- _PROBLEM TO SOLVE_: Write each line exactly as it stands, from the line containing "U1: MSP430G2231 -> MSP430G2001" through the end of the data.

[Revision comparison data]
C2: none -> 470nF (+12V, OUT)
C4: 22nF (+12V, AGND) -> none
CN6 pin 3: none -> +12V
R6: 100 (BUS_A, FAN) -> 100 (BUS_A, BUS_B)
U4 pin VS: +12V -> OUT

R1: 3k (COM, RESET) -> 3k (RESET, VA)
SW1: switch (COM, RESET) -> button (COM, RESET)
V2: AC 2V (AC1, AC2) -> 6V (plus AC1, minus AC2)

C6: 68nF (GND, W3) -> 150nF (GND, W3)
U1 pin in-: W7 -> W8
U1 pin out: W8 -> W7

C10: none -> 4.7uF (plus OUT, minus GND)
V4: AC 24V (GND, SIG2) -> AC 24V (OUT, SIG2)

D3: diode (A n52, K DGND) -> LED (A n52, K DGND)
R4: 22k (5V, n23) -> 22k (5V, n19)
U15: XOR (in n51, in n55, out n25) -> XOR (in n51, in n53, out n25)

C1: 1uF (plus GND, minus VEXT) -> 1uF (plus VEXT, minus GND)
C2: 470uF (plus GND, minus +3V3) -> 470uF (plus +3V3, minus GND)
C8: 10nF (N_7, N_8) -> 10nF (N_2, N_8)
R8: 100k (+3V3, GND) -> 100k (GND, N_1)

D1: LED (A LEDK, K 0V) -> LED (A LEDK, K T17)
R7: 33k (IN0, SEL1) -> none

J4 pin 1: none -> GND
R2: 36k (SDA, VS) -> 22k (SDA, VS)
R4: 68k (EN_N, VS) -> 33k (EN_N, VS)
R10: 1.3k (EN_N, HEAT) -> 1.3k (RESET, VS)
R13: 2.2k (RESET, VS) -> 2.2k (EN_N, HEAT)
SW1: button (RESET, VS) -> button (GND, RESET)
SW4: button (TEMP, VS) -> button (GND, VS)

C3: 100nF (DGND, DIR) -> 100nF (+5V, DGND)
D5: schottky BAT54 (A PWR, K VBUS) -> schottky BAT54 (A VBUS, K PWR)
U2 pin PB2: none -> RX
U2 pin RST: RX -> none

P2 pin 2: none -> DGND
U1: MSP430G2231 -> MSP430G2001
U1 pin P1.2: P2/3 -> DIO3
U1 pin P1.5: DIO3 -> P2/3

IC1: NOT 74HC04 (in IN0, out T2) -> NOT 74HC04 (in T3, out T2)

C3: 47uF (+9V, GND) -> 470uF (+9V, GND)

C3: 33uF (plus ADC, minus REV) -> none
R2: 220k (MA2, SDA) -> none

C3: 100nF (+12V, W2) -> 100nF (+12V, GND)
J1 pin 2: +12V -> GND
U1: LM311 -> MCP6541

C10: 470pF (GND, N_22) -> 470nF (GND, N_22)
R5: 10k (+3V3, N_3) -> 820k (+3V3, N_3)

- _EXPECTED ANSWER_:
U1: MSP430G2231 -> MSP430G2001
U1 pin P1.2: P2/3 -> DIO3
U1 pin P1.5: DIO3 -> P2/3

IC1: NOT 74HC04 (in IN0, out T2) -> NOT 74HC04 (in T3, out T2)

C3: 47uF (+9V, GND) -> 470uF (+9V, GND)

C3: 33uF (plus ADC, minus REV) -> none
R2: 220k (MA2, SDA) -> none

C3: 100nF (+12V, W2) -> 100nF (+12V, GND)
J1 pin 2: +12V -> GND
U1: LM311 -> MCP6541

C10: 470pF (GND, N_22) -> 470nF (GND, N_22)
R5: 10k (+3V3, N_3) -> 820k (+3V3, N_3)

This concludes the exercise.